About this task.
Each line below from the one containing "brown brick F5:G5" through the one containing "yellow brick H1" is to be given again exactly, and no line outside that span.

==== Data records

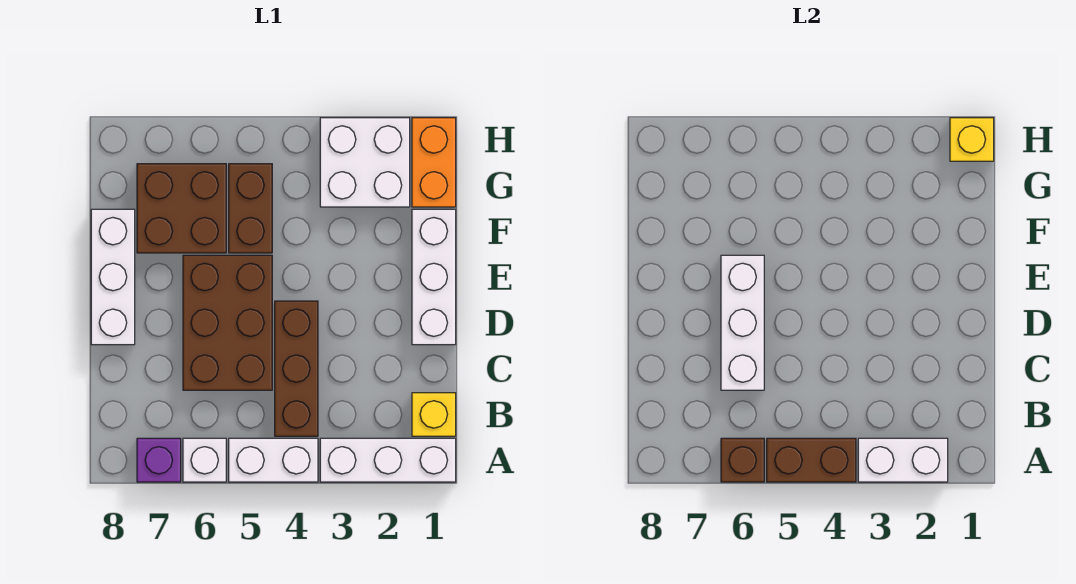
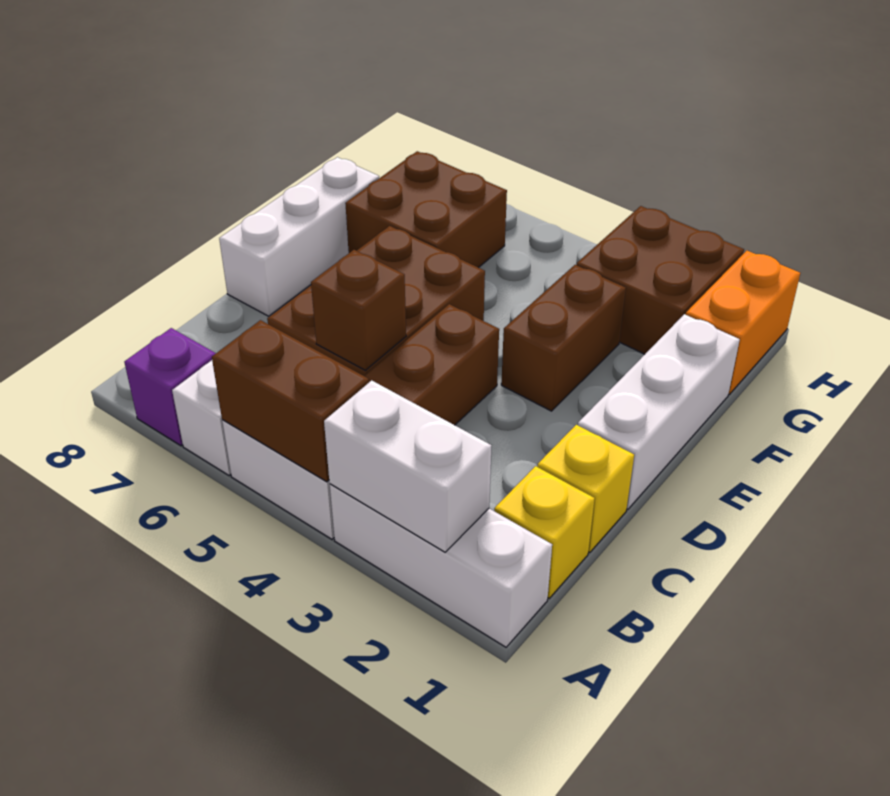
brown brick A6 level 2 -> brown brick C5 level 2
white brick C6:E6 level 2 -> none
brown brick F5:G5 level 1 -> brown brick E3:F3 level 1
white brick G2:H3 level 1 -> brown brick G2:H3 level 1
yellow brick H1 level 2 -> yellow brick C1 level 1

========
==== Data records

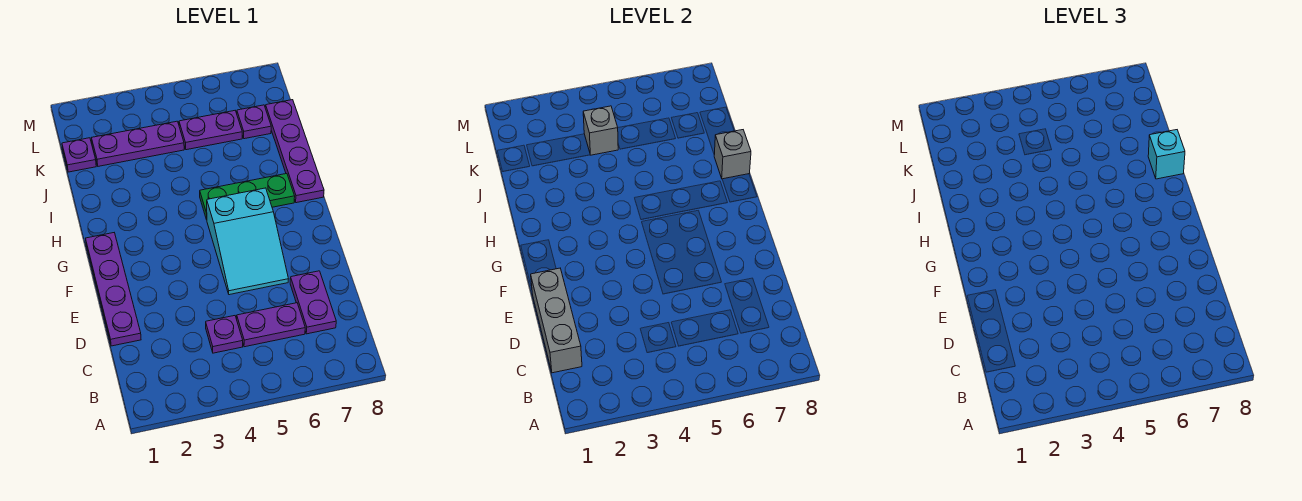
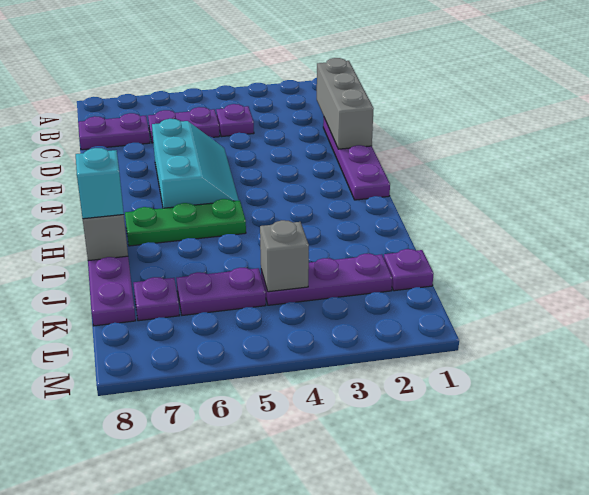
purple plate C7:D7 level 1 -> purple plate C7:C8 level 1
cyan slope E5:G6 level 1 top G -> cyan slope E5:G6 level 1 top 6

========

Task solution.
brown brick F5:G5 level 1 -> brown brick E3:F3 level 1
white brick G2:H3 level 1 -> brown brick G2:H3 level 1
yellow brick H1 level 2 -> yellow brick C1 level 1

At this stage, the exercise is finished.